# Task statement:
Return all lines in the material below that contain "none".

# The data:

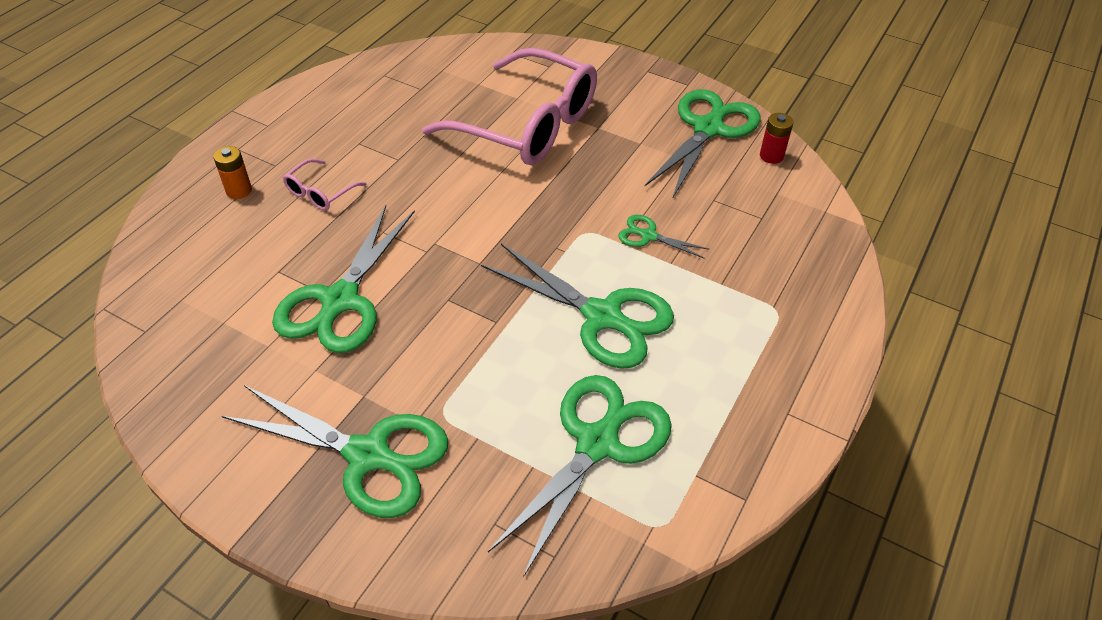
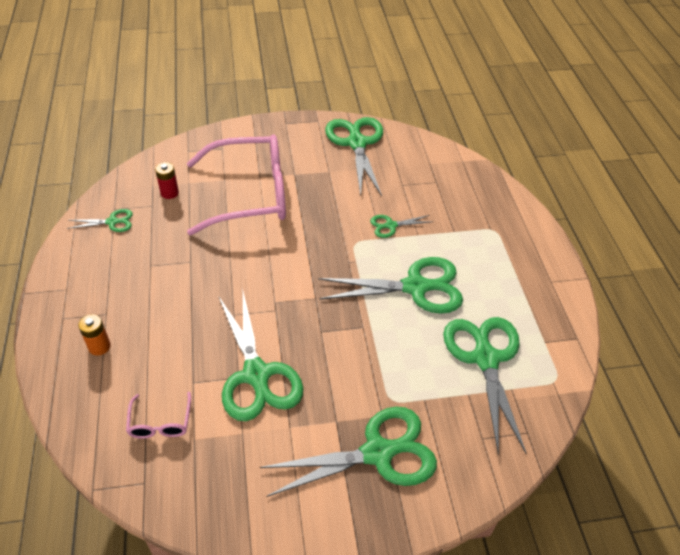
camera: 40 degrees left, 0 degrees up
(320, 192) = (161, 314): pink glasses -> pink glasses (160, 423)
(369, 86) = (112, 222): none -> green scissors
(771, 156) = (405, 143): red battery -> red battery (169, 193)

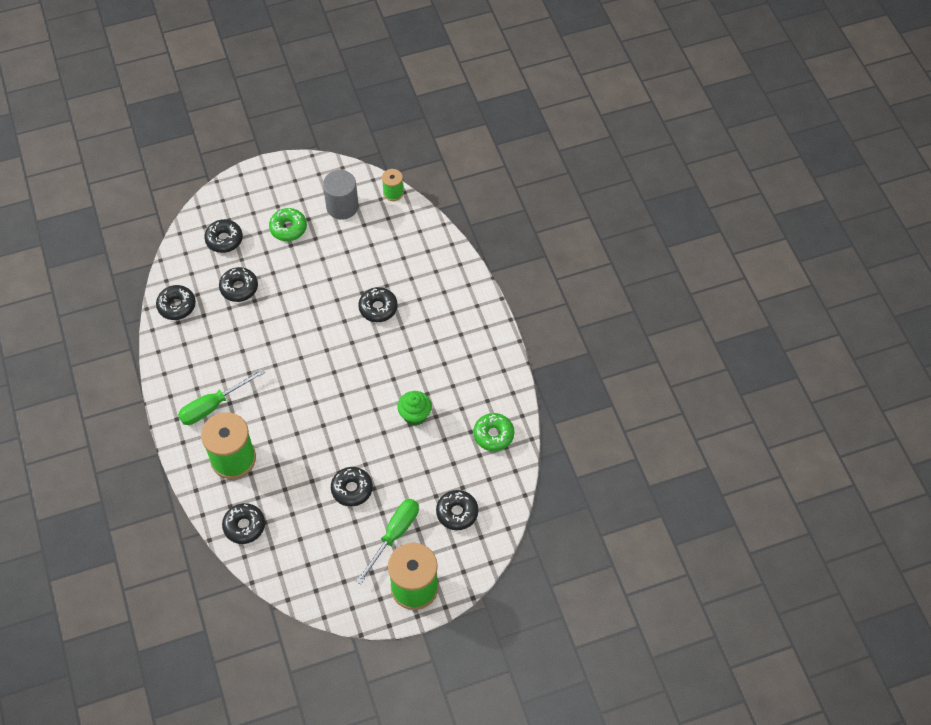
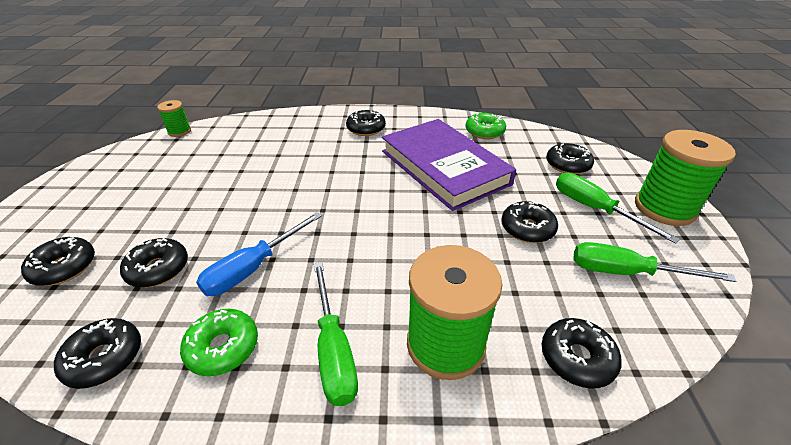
camera: 70 degrees left, 20 degrees down
(257, 337) = (253, 268): none -> blue screwdriver
(288, 228) = (127, 205): green donut -> green donut (223, 347)
(325, 555) = (626, 272): none -> green screwdriver
(342, 206) = (153, 162): grey cylinder -> none
(378, 308) = (300, 164): black donut -> black donut (366, 129)
(415, 415) = (444, 167): green cupcake -> purple book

# Response:
(369, 86) = (112, 222): none -> green scissors
(257, 337) = (253, 268): none -> blue screwdriver
(325, 555) = (626, 272): none -> green screwdriver
(342, 206) = (153, 162): grey cylinder -> none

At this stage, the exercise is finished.